Output, word for word, the line that contains "V3: 1.8V (plus" and all lines following it to the end of the listing. Drop the pictures.

━━━ Provided records

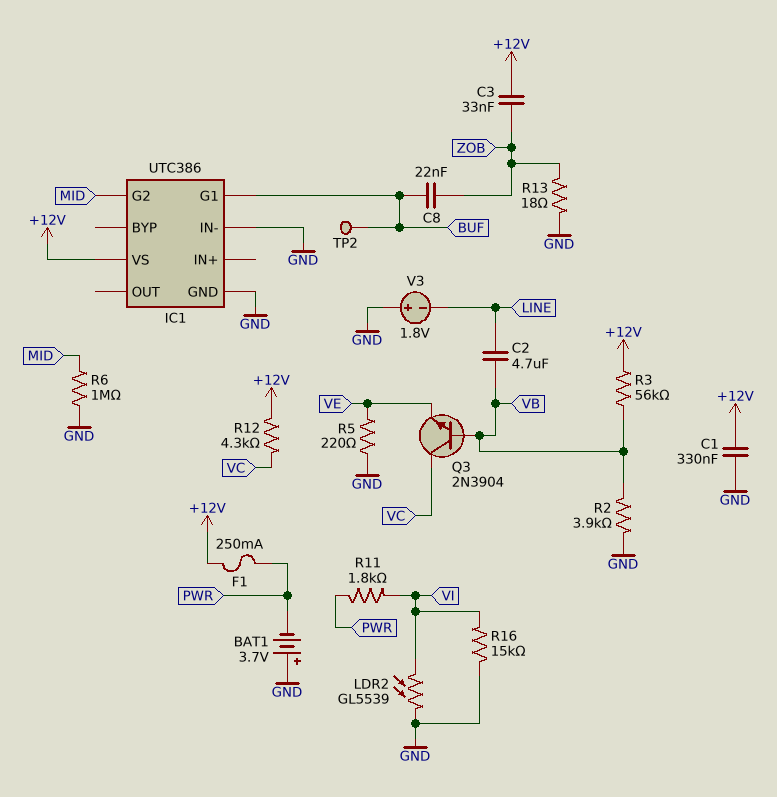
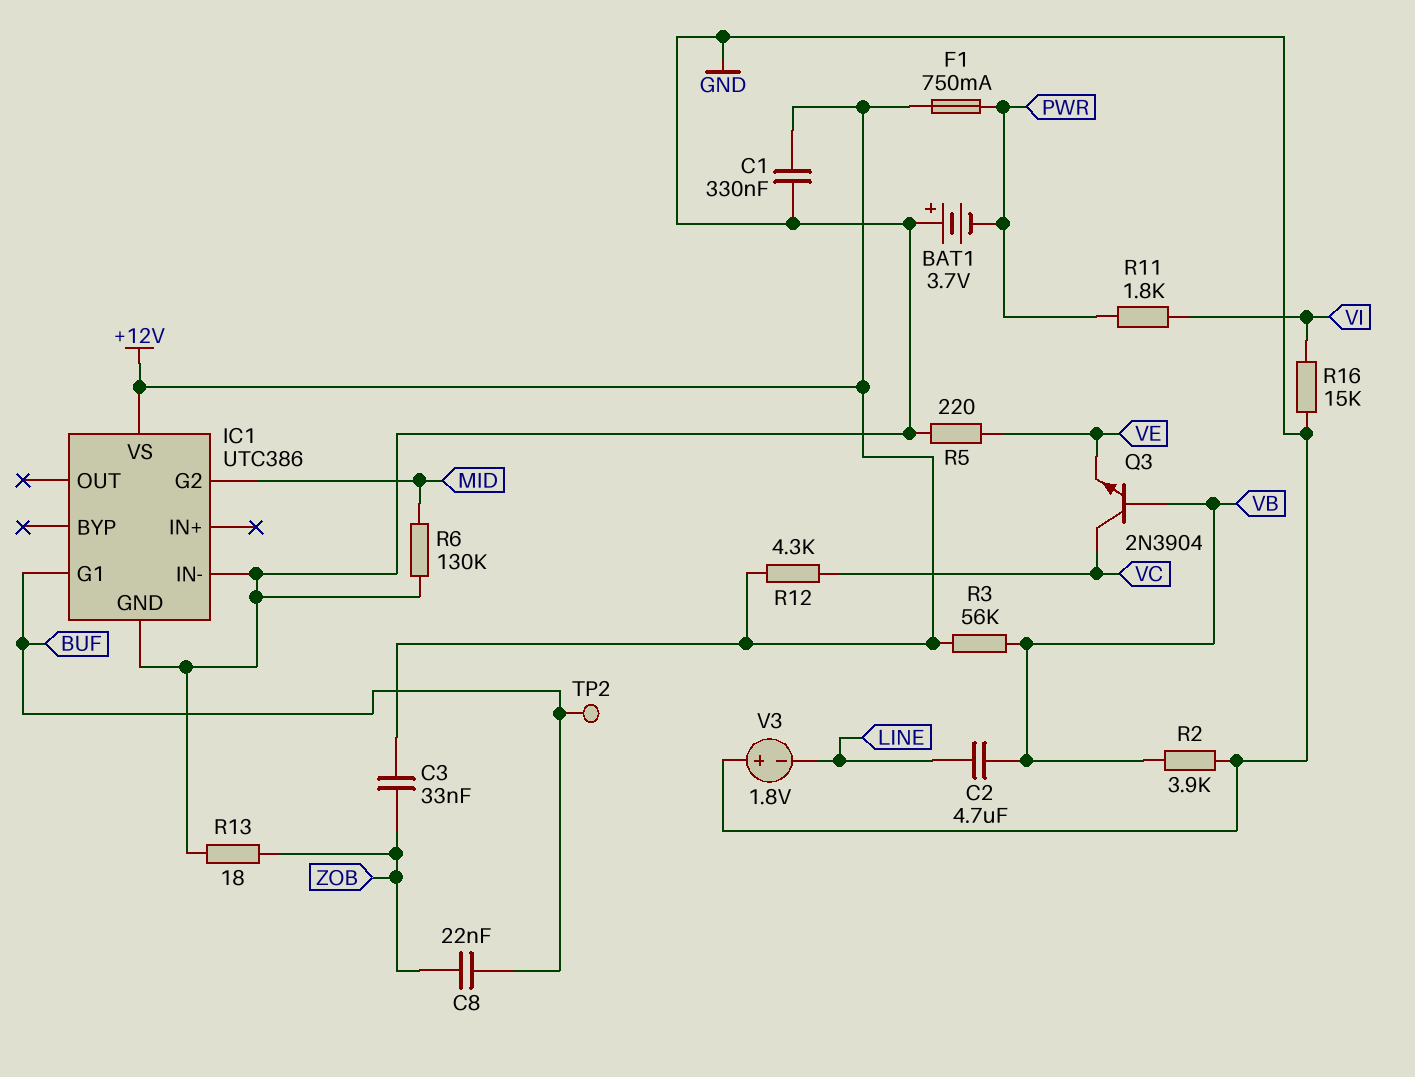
F1: 250mA (+12V, PWR) -> 750mA (+12V, PWR)
LDR2: GL5539 (GND, VI) -> none
R6: 1M (GND, MID) -> 130k (GND, MID)

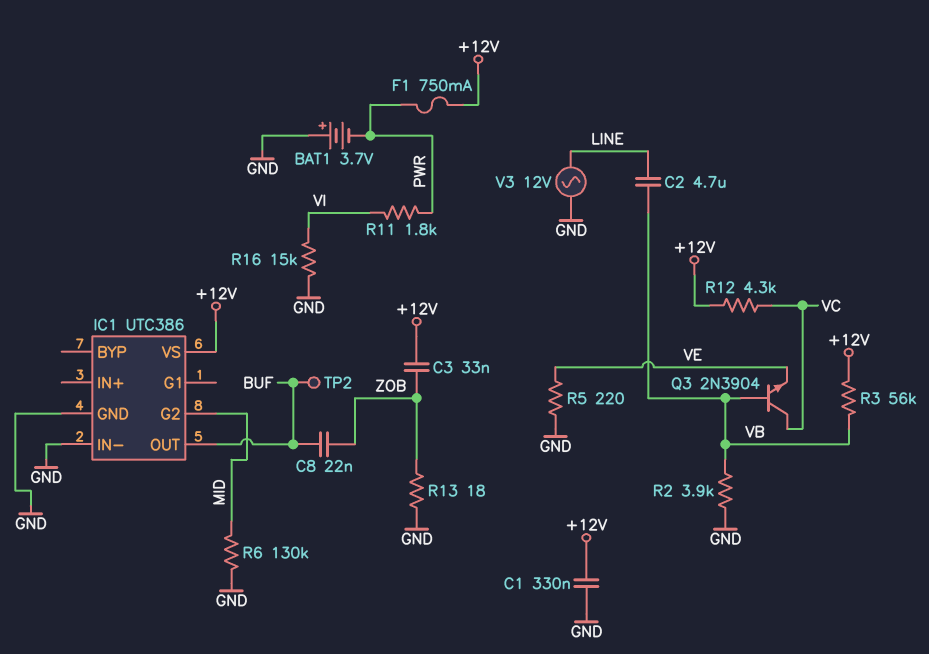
IC1 pin G1: BUF -> none
IC1 pin OUT: none -> BUF
V3: 1.8V (plus GND, minus LINE) -> AC 12V (GND, LINE)

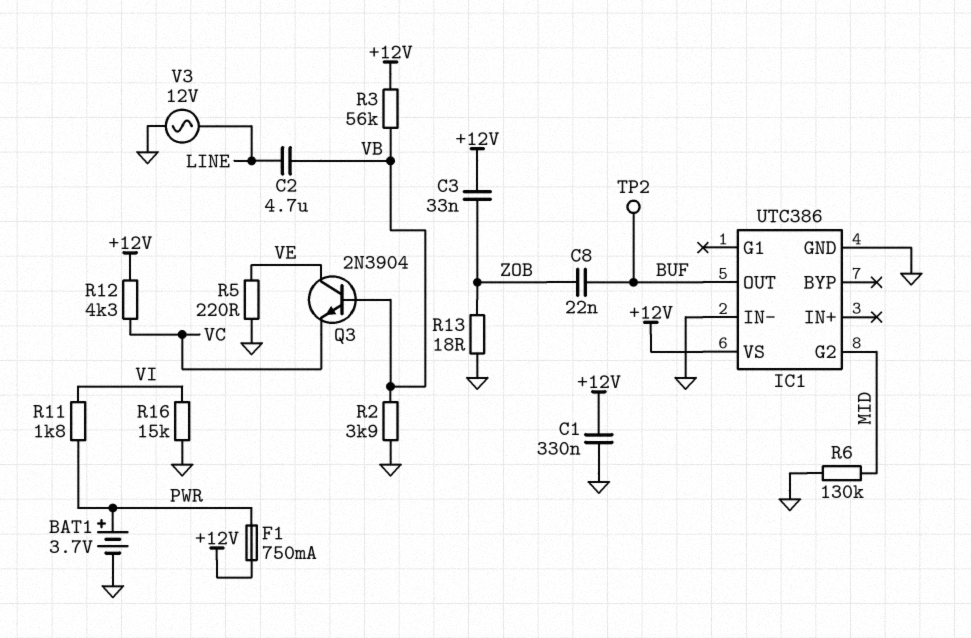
BAT1: 3.7V (plus GND, minus PWR) -> 3.7V (plus PWR, minus GND)
Q3: NPN 2N3904 (B VB, C VC, E VE) -> NPN 2N3904 (B VB, C VE, E VC)

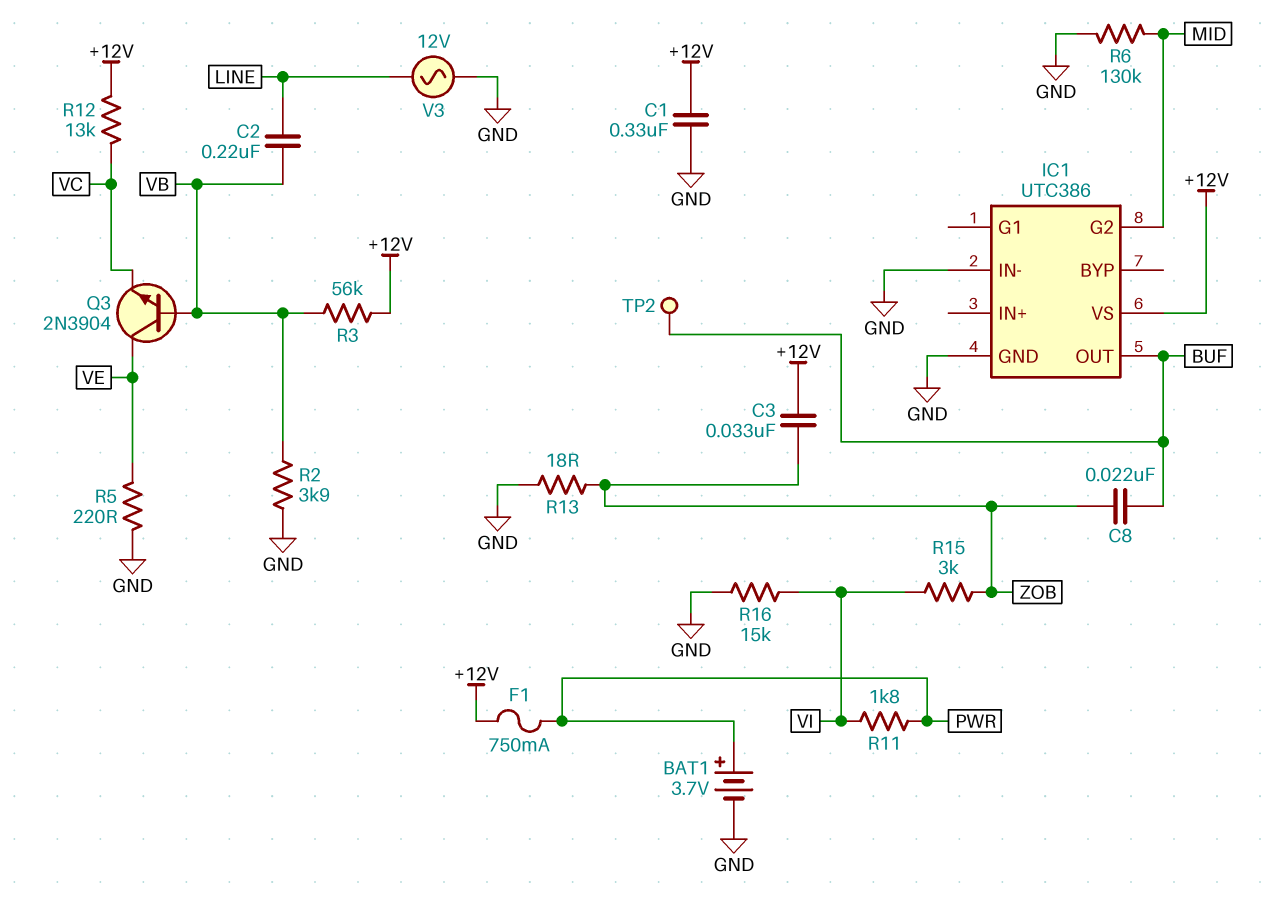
C2: 4.7uF (LINE, VB) -> 220nF (LINE, VB)
R12: 4.3k (+12V, VC) -> 13k (+12V, VC)
R15: none -> 3k (VI, ZOB)

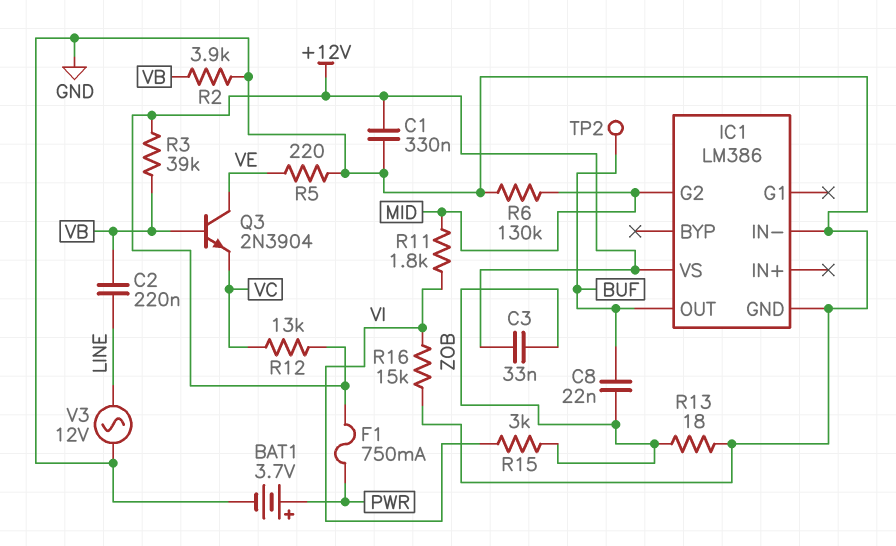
IC1: UTC386 -> LM386
R3: 56k (+12V, VB) -> 39k (+12V, VB)
R11: 1.8k (PWR, VI) -> 1.8k (MID, VI)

━━━━━━

_Problem solution_
V3: 1.8V (plus GND, minus LINE) -> AC 12V (GND, LINE)

BAT1: 3.7V (plus GND, minus PWR) -> 3.7V (plus PWR, minus GND)
Q3: NPN 2N3904 (B VB, C VC, E VE) -> NPN 2N3904 (B VB, C VE, E VC)

C2: 4.7uF (LINE, VB) -> 220nF (LINE, VB)
R12: 4.3k (+12V, VC) -> 13k (+12V, VC)
R15: none -> 3k (VI, ZOB)

IC1: UTC386 -> LM386
R3: 56k (+12V, VB) -> 39k (+12V, VB)
R11: 1.8k (PWR, VI) -> 1.8k (MID, VI)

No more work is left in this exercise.